[Listed entries]

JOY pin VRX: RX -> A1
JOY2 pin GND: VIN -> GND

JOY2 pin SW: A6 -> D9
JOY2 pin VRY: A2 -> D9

[/Listed entries]
[Listed entries]

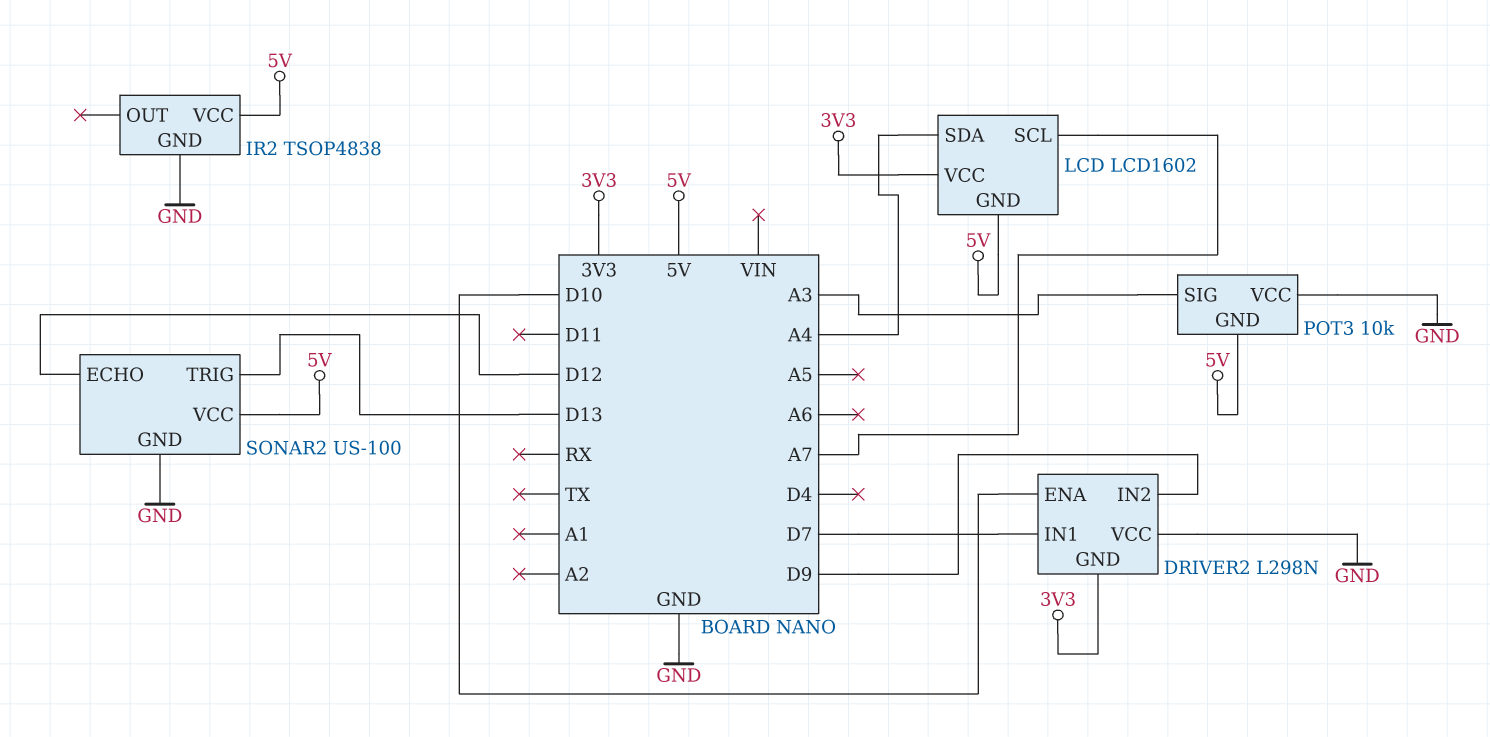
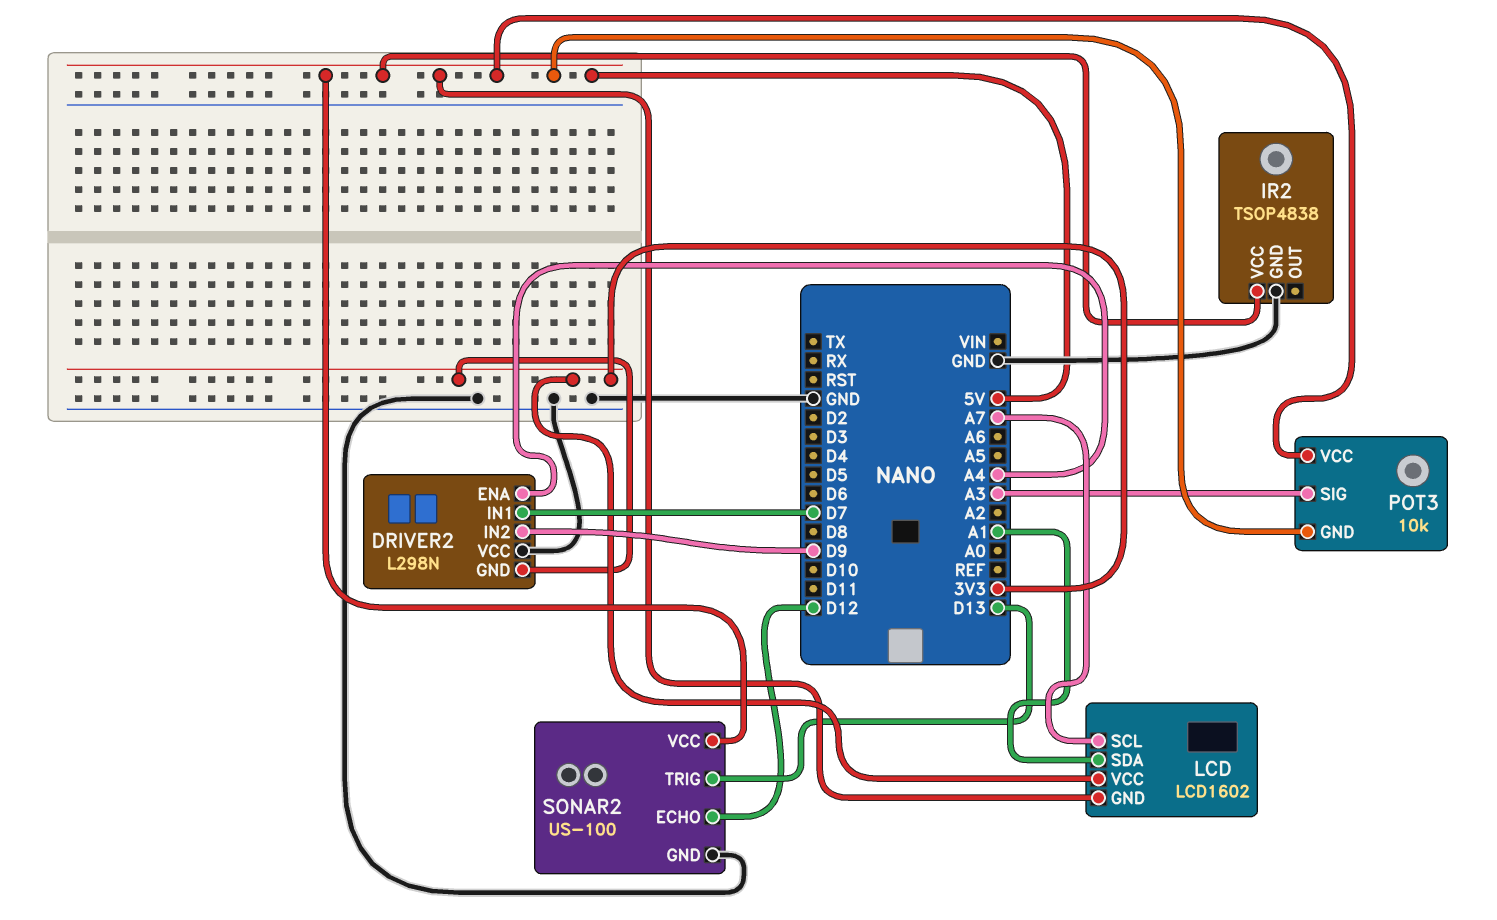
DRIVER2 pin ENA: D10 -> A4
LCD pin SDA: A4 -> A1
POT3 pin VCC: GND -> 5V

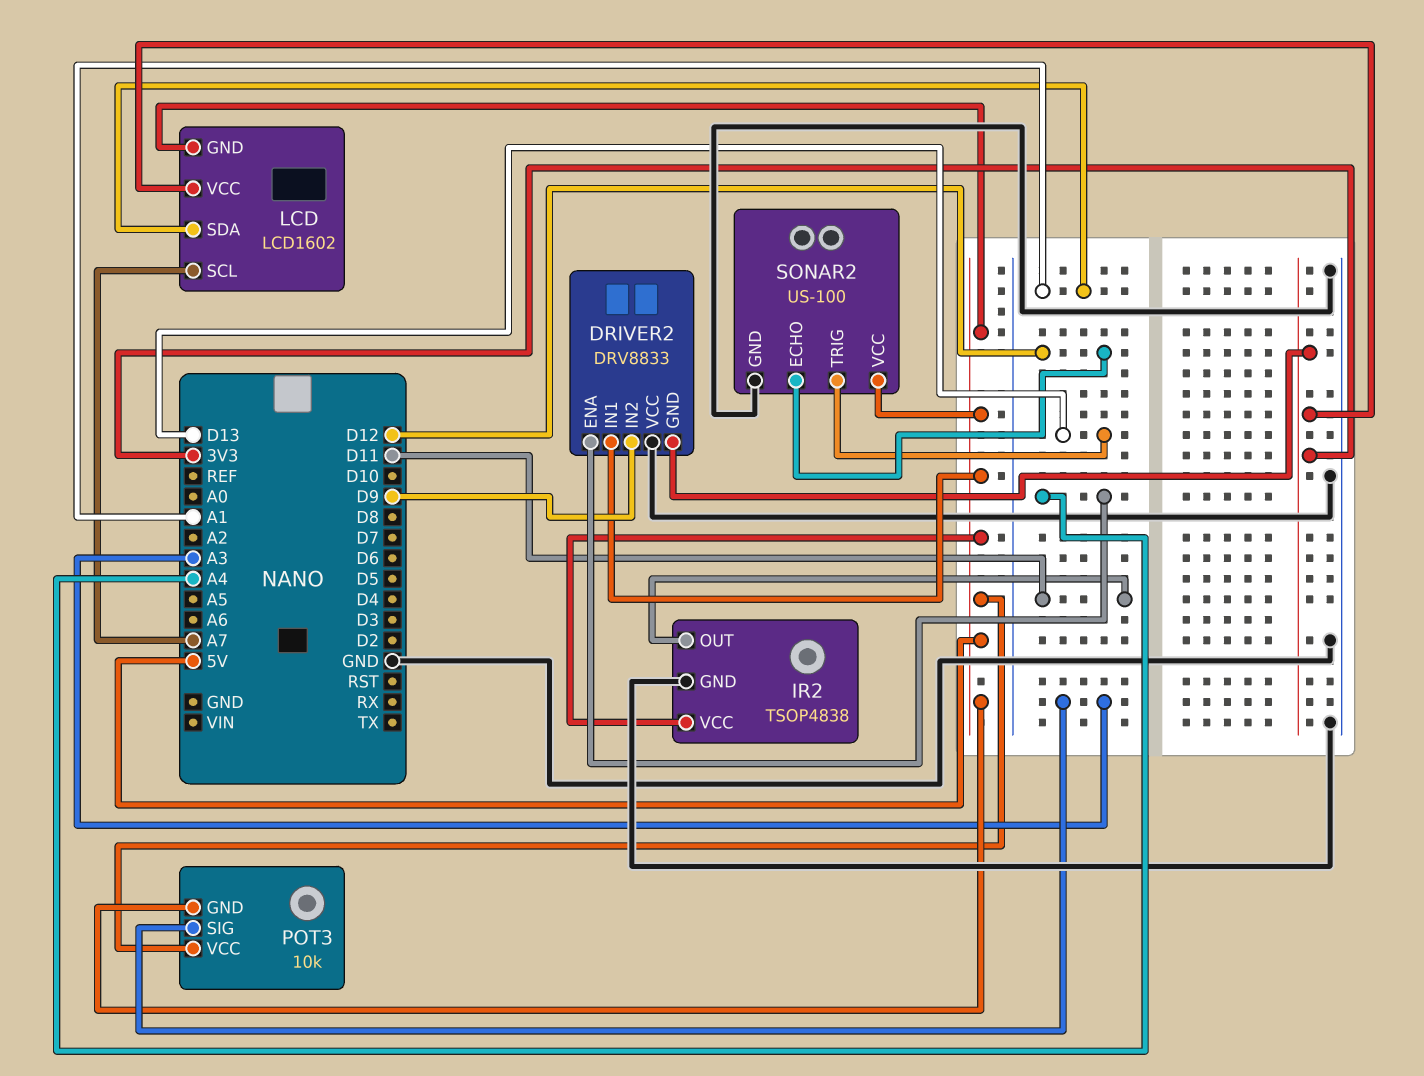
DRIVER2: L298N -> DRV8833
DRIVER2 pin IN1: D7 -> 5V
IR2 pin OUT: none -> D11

[/Listed entries]

__Exercise objective__.
Which part of the entries opens with the line containing "POT3 pin VCC: GND -> 5V" and closes with the line containing "IR2 pin OUT: none -> D11"? Output that part exactly, ends included, pictures excluded.

__Result of this task__.
POT3 pin VCC: GND -> 5V

DRIVER2: L298N -> DRV8833
DRIVER2 pin IN1: D7 -> 5V
IR2 pin OUT: none -> D11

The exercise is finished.